Segment Start: Material shown

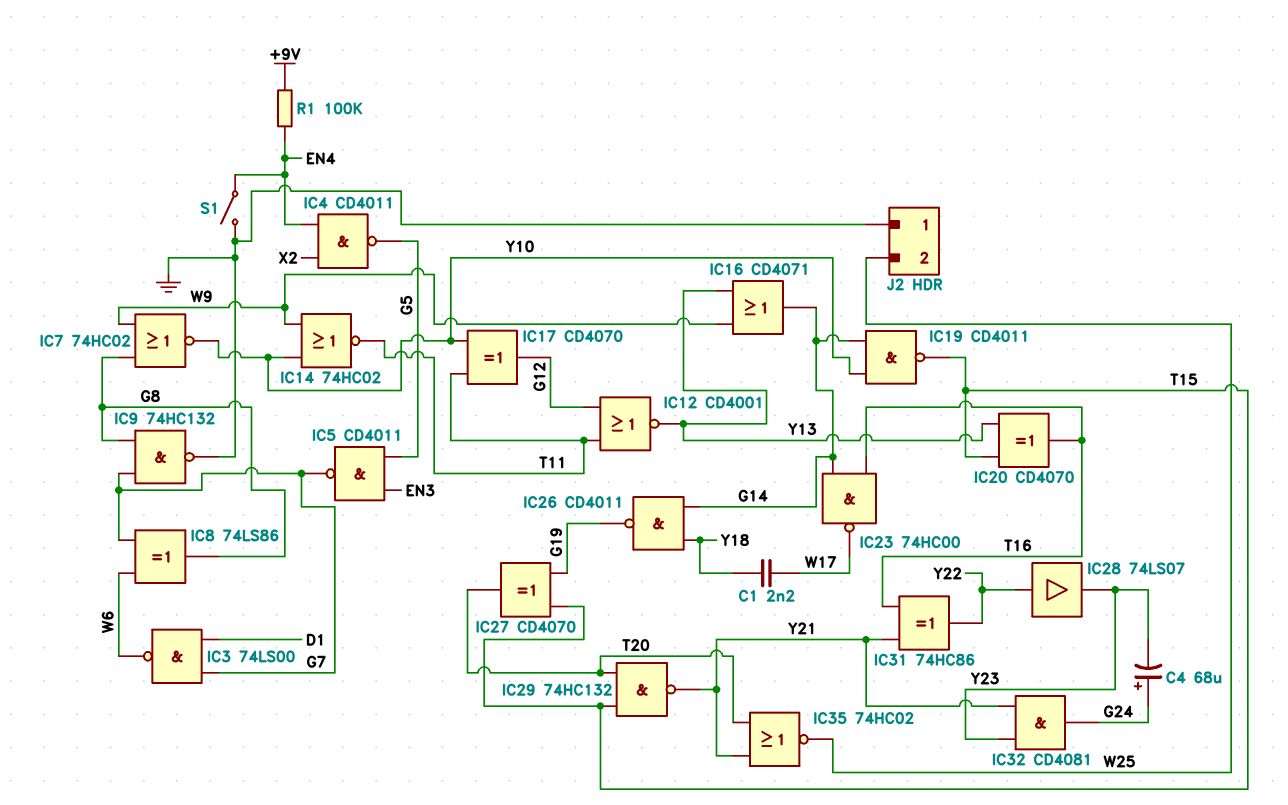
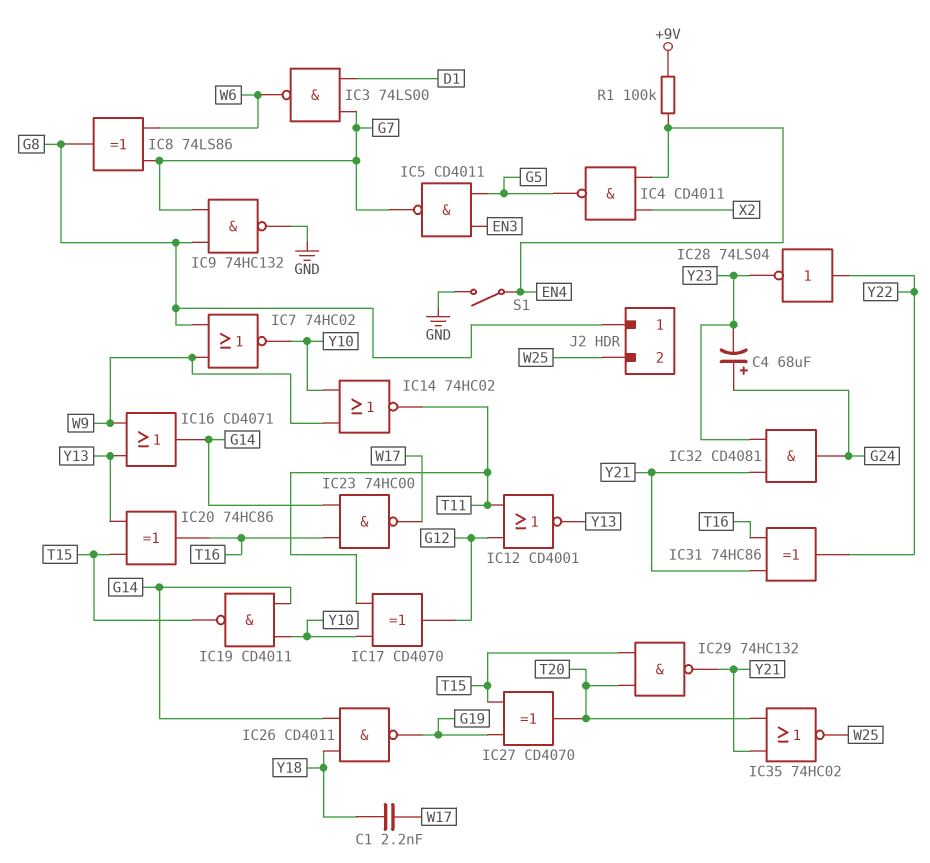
IC20: XOR CD4070 (in T15, in Y13, out T16) -> XOR 74HC86 (in T15, in Y13, out T16)
IC28: buffer 74LS07 (in Y22, out Y23) -> NOT 74LS04 (in Y22, out Y23)
J2 pin 1: GND -> G8

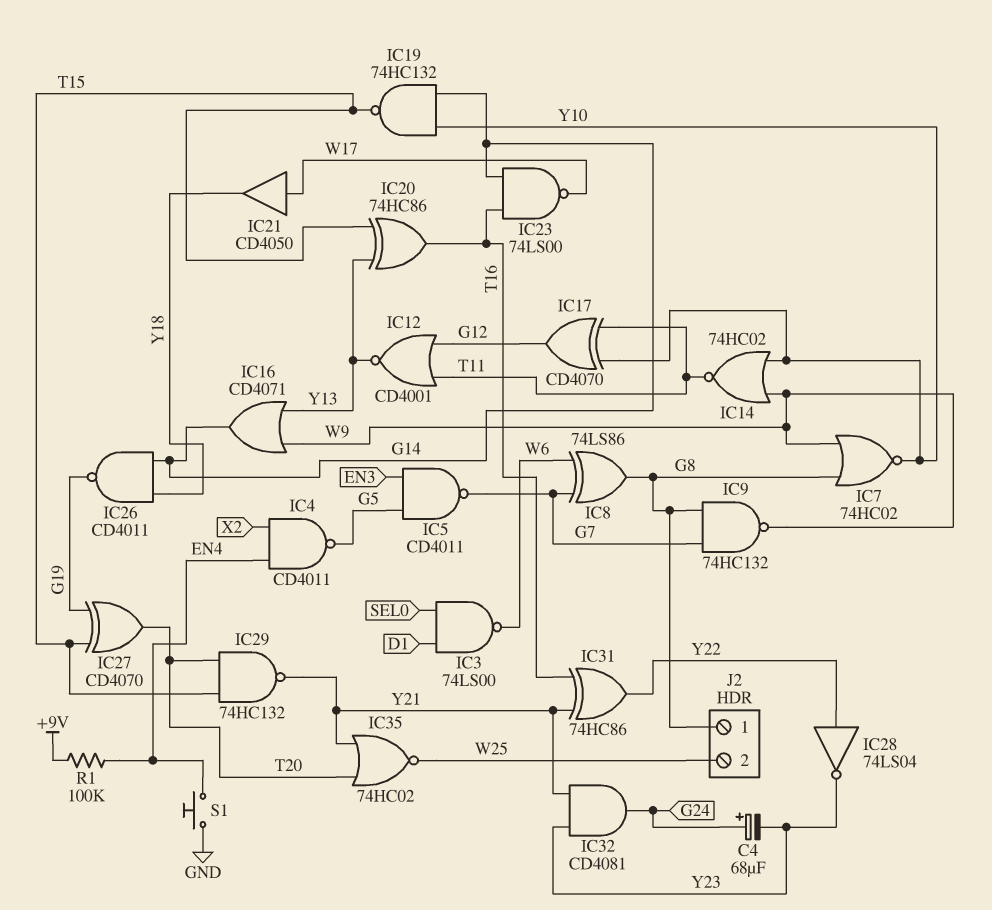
C1: 2.2nF (W17, Y18) -> none
IC3: NAND 74LS00 (in D1, in G7, out W6) -> NAND 74LS00 (in D1, in SEL0, out W6)
IC9: NAND 74HC132 (in G7, in G8, out GND) -> NAND 74HC132 (in G7, in G8, out W9)
IC19: NAND CD4011 (in G14, in Y10, out T15) -> NAND 74HC132 (in G14, in Y10, out T15)
IC21: none -> buffer CD4050 (in W17, out Y18)
IC23: NAND 74HC00 (in G14, in T16, out W17) -> NAND 74LS00 (in G14, in T16, out W17)
S1: switch (EN4, GND) -> button (EN4, GND)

Segment End: Material shown

— Exercise aim —
The string "NAND" may appear on lines of the data above; give the number of those lines and nothing more.

— Response to the exercise —
4